* EXERCISE PROMPT
Which lines below hold the word "pink"? Report each one.

* SUPPLIED MATERIAL
·····

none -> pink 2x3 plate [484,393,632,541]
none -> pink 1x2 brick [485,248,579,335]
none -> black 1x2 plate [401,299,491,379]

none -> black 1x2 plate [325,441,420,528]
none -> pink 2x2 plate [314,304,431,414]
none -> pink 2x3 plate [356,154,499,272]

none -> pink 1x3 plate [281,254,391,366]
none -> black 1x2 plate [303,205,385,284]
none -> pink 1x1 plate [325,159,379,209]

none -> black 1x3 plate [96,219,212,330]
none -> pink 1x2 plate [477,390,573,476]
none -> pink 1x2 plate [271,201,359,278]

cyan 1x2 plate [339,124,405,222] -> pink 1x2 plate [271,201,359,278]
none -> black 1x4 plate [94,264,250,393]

·····

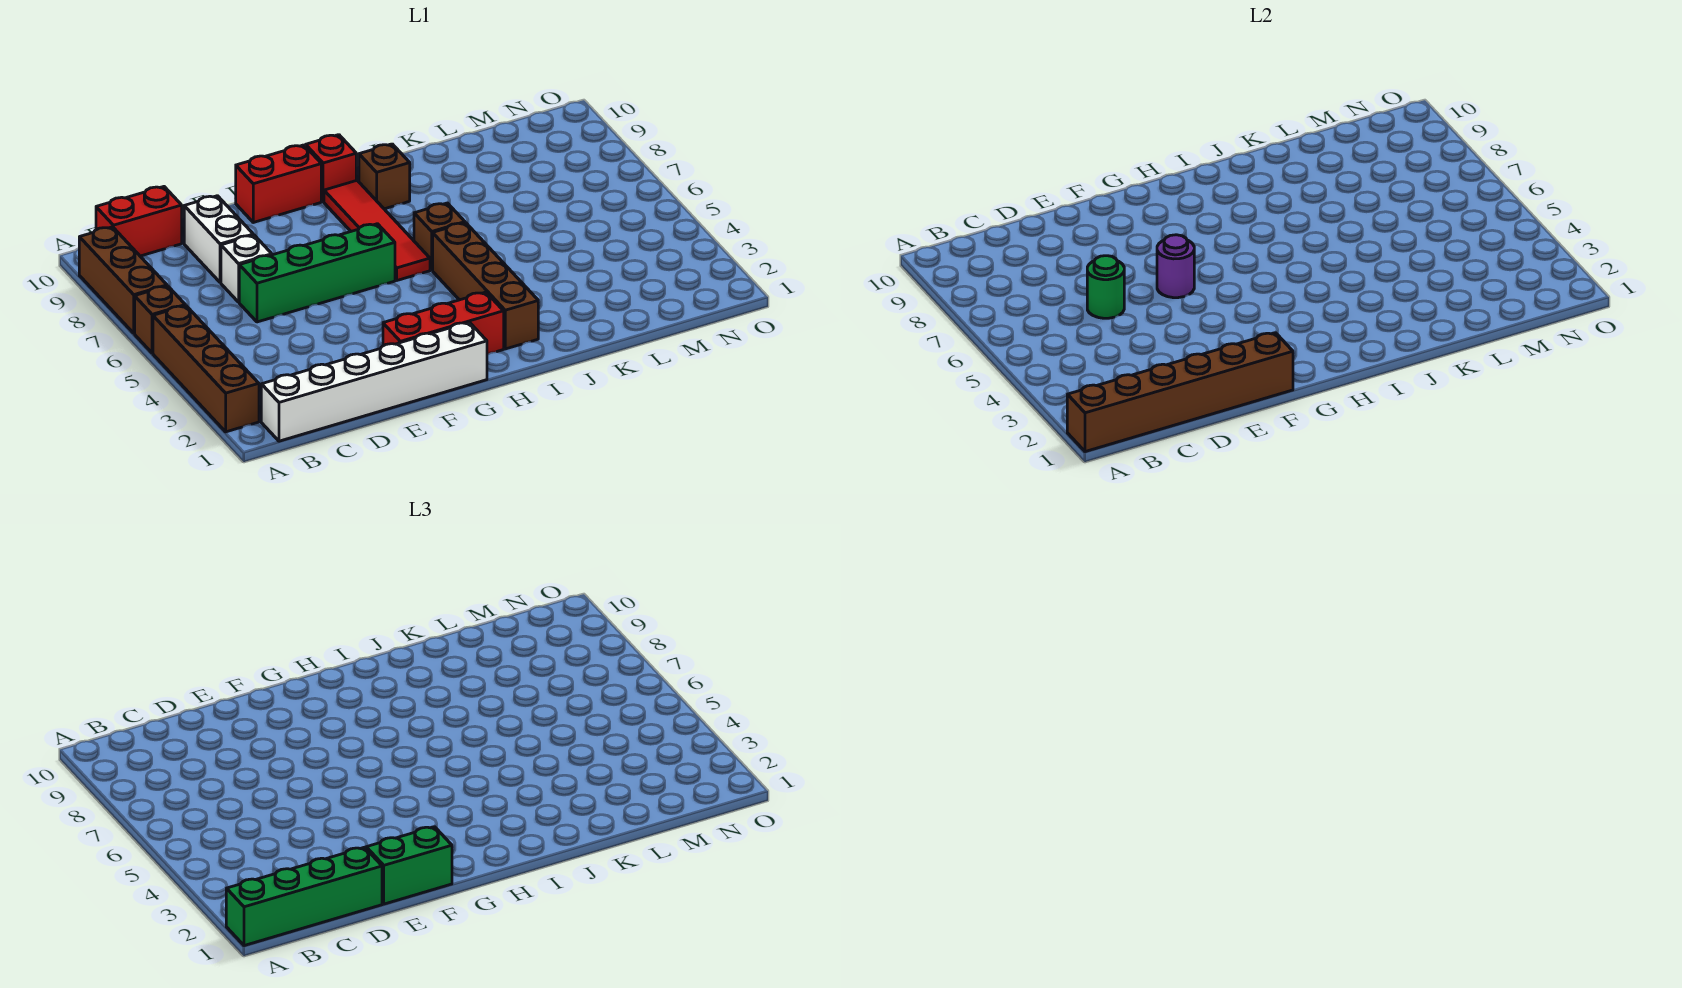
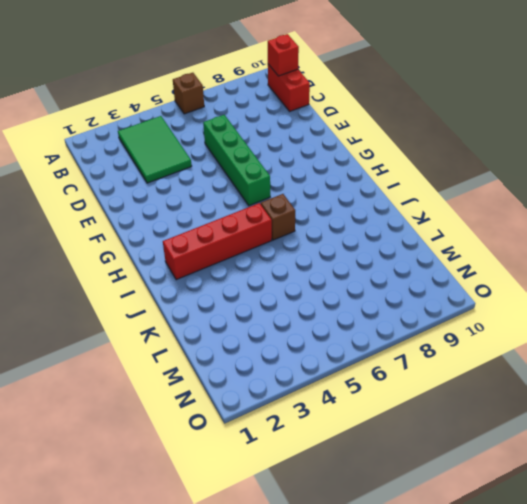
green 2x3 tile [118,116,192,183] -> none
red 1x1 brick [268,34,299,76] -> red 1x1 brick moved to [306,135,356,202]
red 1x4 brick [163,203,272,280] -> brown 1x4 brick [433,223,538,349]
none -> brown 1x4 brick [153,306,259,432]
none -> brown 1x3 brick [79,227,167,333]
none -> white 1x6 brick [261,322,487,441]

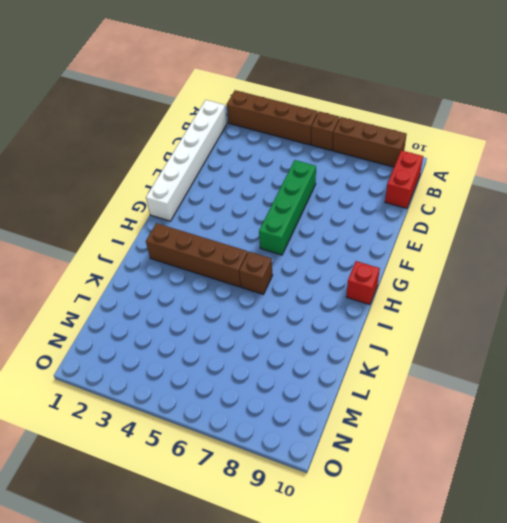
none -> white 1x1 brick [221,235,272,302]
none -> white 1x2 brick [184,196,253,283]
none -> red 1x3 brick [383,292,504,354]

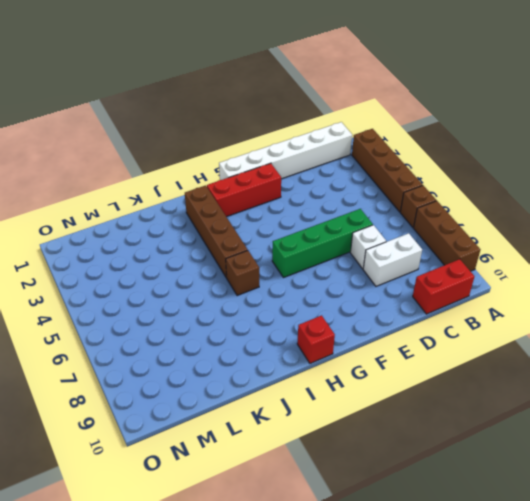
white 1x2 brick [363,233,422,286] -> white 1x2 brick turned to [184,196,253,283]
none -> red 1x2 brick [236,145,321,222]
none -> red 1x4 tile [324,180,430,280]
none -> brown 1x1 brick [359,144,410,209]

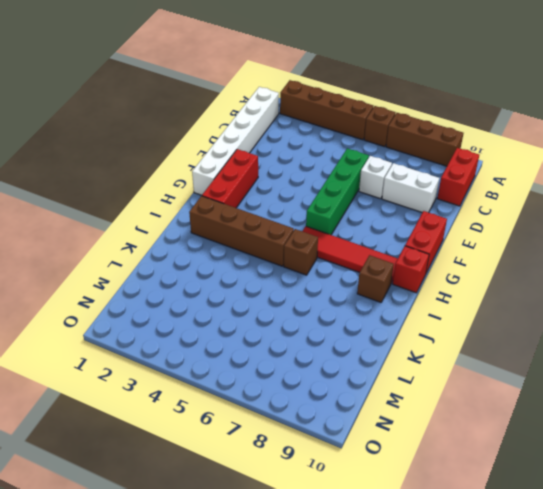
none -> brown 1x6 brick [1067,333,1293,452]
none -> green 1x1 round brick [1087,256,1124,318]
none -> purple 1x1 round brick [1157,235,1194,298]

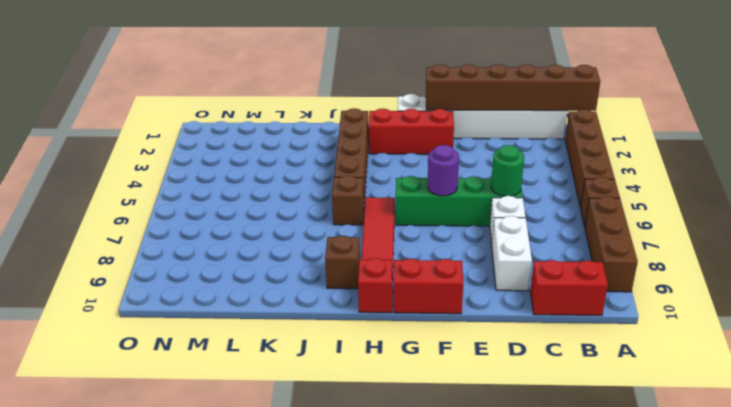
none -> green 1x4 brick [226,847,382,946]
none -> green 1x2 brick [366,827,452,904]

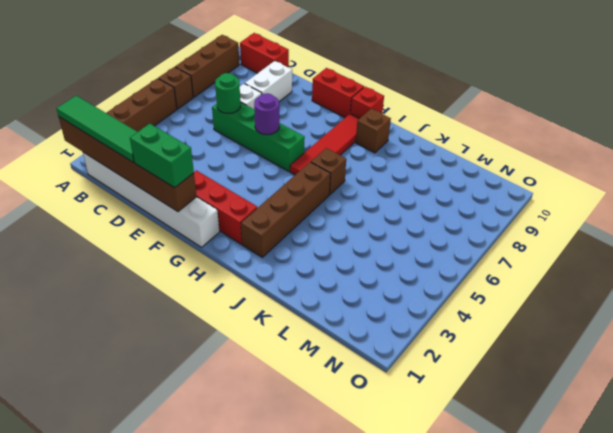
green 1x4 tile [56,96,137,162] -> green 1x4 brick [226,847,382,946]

·····

* SOLUTION TO THIS PROBLEM
none -> pink 2x3 plate [484,393,632,541]
none -> pink 1x2 brick [485,248,579,335]
none -> pink 2x2 plate [314,304,431,414]
none -> pink 2x3 plate [356,154,499,272]
none -> pink 1x3 plate [281,254,391,366]
none -> pink 1x1 plate [325,159,379,209]
none -> pink 1x2 plate [477,390,573,476]
none -> pink 1x2 plate [271,201,359,278]
cyan 1x2 plate [339,124,405,222] -> pink 1x2 plate [271,201,359,278]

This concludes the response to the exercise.